(Data supplied Opens)

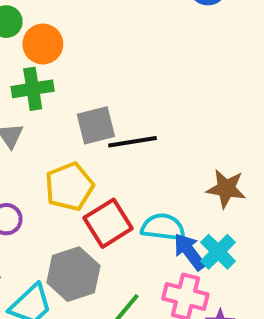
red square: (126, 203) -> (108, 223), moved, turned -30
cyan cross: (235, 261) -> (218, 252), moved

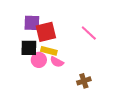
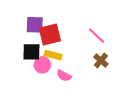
pink semicircle: (57, 62) -> (64, 76), moved
brown cross: (84, 81) -> (101, 61), moved, turned -32

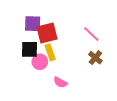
yellow rectangle: (53, 55) -> (50, 52), turned 56
pink semicircle: (64, 76) -> (60, 82), moved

(Data supplied Closes)

(Work to complete)
Exclude all pictures and reproduce exactly the lines from the one containing "brown cross: (84, 81)" through the final line of the entries above.

(Exercise solution)
brown cross: (84, 81) -> (101, 61), moved, turned -32

yellow rectangle: (53, 55) -> (50, 52), turned 56
pink semicircle: (64, 76) -> (60, 82), moved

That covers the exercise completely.